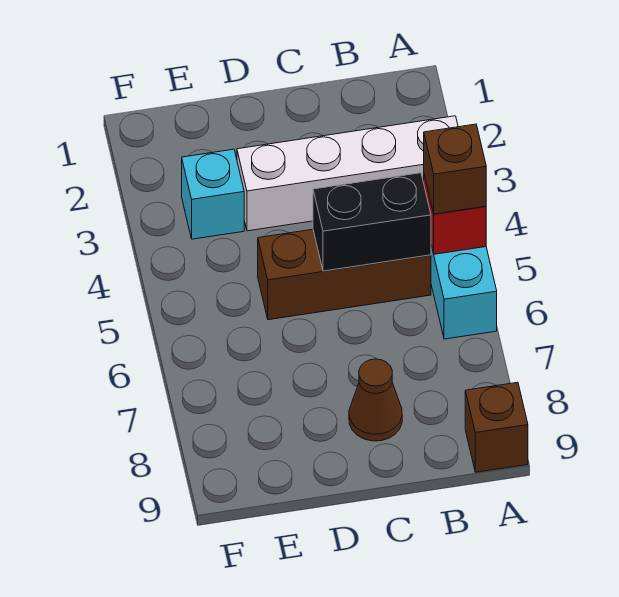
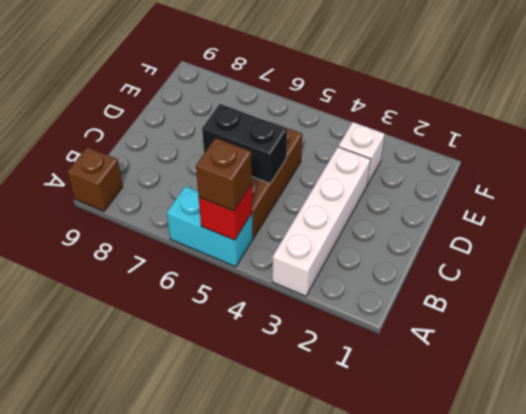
black brick B5:C5 level 2 -> black brick C5:C6 level 2
brown cone C8 level 1 -> none
cyan brick E3 level 1 -> white brick E3 level 1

**Exercise description**
Every line above is to be written out unchanged, with the pictures omitted.

**Answer section**
black brick B5:C5 level 2 -> black brick C5:C6 level 2
brown cone C8 level 1 -> none
cyan brick E3 level 1 -> white brick E3 level 1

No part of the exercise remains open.